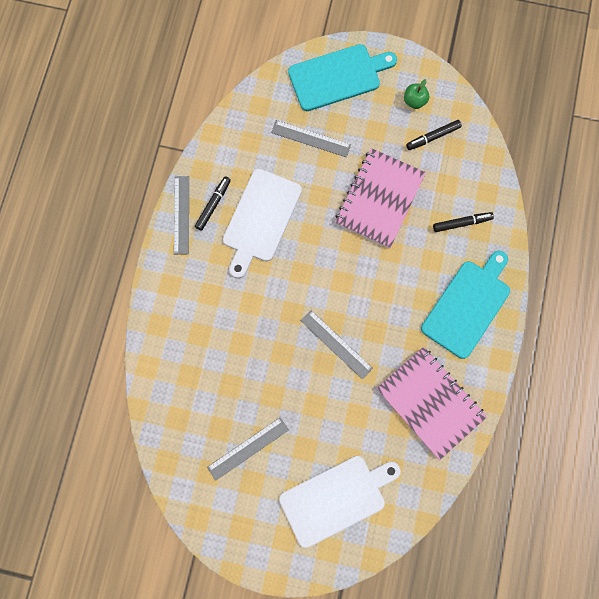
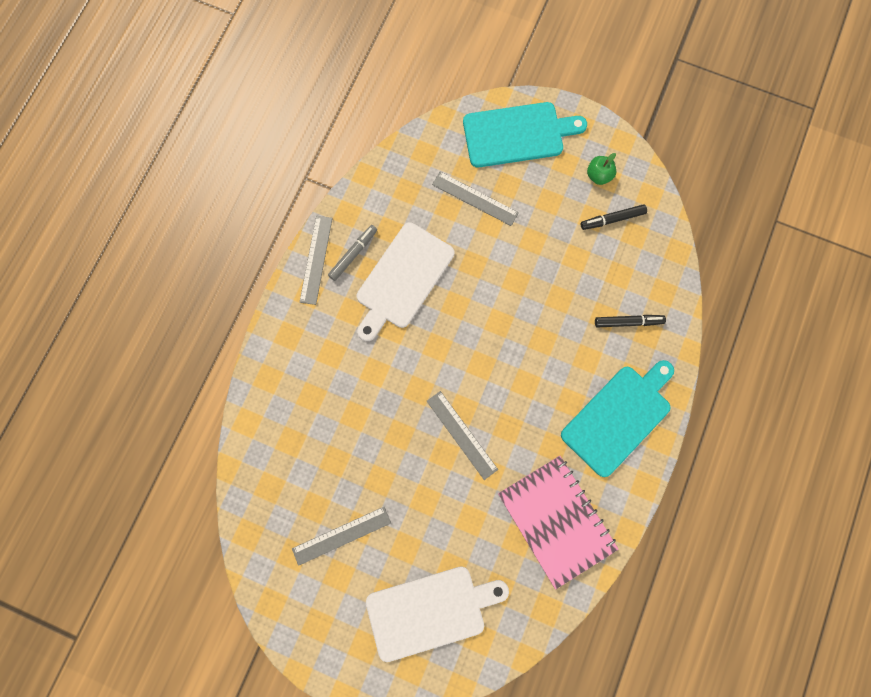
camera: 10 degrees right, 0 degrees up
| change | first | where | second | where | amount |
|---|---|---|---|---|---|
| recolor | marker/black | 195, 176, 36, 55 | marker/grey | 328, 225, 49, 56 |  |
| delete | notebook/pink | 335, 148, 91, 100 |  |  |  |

ASSIGNMENT: Retype each line above exactly and leave out any picture.

EXERCISE SOLUTION:
camera: 10 degrees right, 0 degrees up
| change | first | where | second | where | amount |
|---|---|---|---|---|---|
| recolor | marker/black | 195, 176, 36, 55 | marker/grey | 328, 225, 49, 56 |  |
| delete | notebook/pink | 335, 148, 91, 100 |  |  |  |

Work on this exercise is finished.